Scan the material below for "stacking", then return each line that contains it.

DATA EXTRACT:
________________________

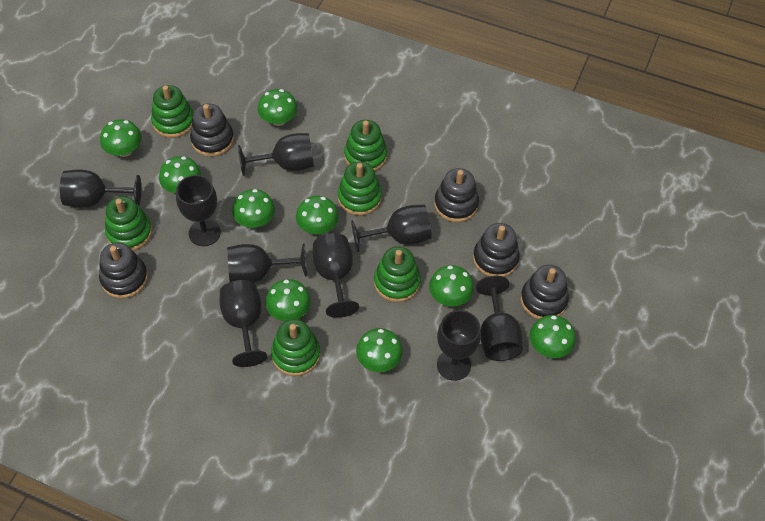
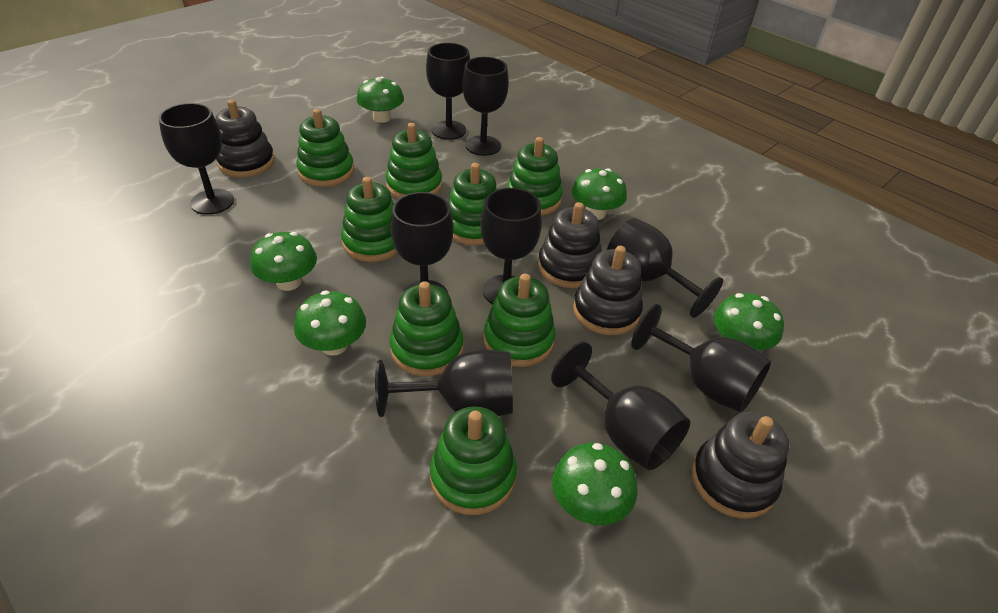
black stacking toy: 5 -> 4
green mushroom: 9 -> 6
green stacking toy: 6 -> 8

________________________

WRITTEN SOLUTION:
black stacking toy: 5 -> 4
green stacking toy: 6 -> 8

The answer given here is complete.